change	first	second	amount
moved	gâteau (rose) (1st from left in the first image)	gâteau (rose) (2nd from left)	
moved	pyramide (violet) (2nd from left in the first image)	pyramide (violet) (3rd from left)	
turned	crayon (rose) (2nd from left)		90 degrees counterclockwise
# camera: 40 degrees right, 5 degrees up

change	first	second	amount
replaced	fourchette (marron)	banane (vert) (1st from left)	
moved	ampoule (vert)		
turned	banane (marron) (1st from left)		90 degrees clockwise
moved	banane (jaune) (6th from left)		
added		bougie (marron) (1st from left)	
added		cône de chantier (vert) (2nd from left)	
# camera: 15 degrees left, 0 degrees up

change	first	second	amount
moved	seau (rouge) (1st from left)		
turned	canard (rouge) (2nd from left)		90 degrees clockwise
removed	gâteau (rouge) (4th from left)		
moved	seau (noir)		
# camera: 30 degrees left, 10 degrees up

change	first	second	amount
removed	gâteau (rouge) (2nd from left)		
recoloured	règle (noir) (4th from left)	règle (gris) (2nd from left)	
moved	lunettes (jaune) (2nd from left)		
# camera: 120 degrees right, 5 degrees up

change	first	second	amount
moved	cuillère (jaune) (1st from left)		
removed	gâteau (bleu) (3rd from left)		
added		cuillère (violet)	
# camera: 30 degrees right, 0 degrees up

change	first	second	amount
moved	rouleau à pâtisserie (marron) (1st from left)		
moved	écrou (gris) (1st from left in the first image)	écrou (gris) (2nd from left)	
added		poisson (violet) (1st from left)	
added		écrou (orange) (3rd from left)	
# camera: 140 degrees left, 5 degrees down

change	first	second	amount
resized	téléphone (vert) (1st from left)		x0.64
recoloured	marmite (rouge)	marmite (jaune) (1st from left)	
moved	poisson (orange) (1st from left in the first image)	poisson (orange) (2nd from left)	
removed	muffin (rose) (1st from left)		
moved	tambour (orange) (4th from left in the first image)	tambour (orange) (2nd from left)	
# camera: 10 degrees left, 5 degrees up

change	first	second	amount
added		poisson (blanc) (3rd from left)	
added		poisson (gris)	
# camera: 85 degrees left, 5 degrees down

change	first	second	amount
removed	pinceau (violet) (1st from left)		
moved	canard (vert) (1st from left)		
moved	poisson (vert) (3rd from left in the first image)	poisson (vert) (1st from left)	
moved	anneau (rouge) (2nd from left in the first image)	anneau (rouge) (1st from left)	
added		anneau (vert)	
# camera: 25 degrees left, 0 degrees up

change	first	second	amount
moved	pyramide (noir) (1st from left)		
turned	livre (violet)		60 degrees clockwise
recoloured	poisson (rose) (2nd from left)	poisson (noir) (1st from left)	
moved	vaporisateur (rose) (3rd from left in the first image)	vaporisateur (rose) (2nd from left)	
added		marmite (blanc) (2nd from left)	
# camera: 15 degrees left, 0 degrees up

= Your task =
Your response should consist of the records, printed exactly.

= Solution for this exercise =
change	first	second	amount
moved	gâteau (rose) (1st from left in the first image)	gâteau (rose) (2nd from left)	
moved	pyramide (violet) (2nd from left in the first image)	pyramide (violet) (3rd from left)	
turned	crayon (rose) (2nd from left)		90 degrees counterclockwise
# camera: 40 degrees right, 5 degrees up

change	first	second	amount
replaced	fourchette (marron)	banane (vert) (1st from left)	
moved	ampoule (vert)		
turned	banane (marron) (1st from left)		90 degrees clockwise
moved	banane (jaune) (6th from left)		
added		bougie (marron) (1st from left)	
added		cône de chantier (vert) (2nd from left)	
# camera: 15 degrees left, 0 degrees up

change	first	second	amount
moved	seau (rouge) (1st from left)		
turned	canard (rouge) (2nd from left)		90 degrees clockwise
removed	gâteau (rouge) (4th from left)		
moved	seau (noir)		
# camera: 30 degrees left, 10 degrees up

change	first	second	amount
removed	gâteau (rouge) (2nd from left)		
recoloured	règle (noir) (4th from left)	règle (gris) (2nd from left)	
moved	lunettes (jaune) (2nd from left)		
# camera: 120 degrees right, 5 degrees up

change	first	second	amount
moved	cuillère (jaune) (1st from left)		
removed	gâteau (bleu) (3rd from left)		
added		cuillère (violet)	
# camera: 30 degrees right, 0 degrees up

change	first	second	amount
moved	rouleau à pâtisserie (marron) (1st from left)		
moved	écrou (gris) (1st from left in the first image)	écrou (gris) (2nd from left)	
added		poisson (violet) (1st from left)	
added		écrou (orange) (3rd from left)	
# camera: 140 degrees left, 5 degrees down

change	first	second	amount
resized	téléphone (vert) (1st from left)		x0.64
recoloured	marmite (rouge)	marmite (jaune) (1st from left)	
moved	poisson (orange) (1st from left in the first image)	poisson (orange) (2nd from left)	
removed	muffin (rose) (1st from left)		
moved	tambour (orange) (4th from left in the first image)	tambour (orange) (2nd from left)	
# camera: 10 degrees left, 5 degrees up

change	first	second	amount
added		poisson (blanc) (3rd from left)	
added		poisson (gris)	
# camera: 85 degrees left, 5 degrees down

change	first	second	amount
removed	pinceau (violet) (1st from left)		
moved	canard (vert) (1st from left)		
moved	poisson (vert) (3rd from left in the first image)	poisson (vert) (1st from left)	
moved	anneau (rouge) (2nd from left in the first image)	anneau (rouge) (1st from left)	
added		anneau (vert)	
# camera: 25 degrees left, 0 degrees up

change	first	second	amount
moved	pyramide (noir) (1st from left)		
turned	livre (violet)		60 degrees clockwise
recoloured	poisson (rose) (2nd from left)	poisson (noir) (1st from left)	
moved	vaporisateur (rose) (3rd from left in the first image)	vaporisateur (rose) (2nd from left)	
added		marmite (blanc) (2nd from left)	
# camera: 15 degrees left, 0 degrees up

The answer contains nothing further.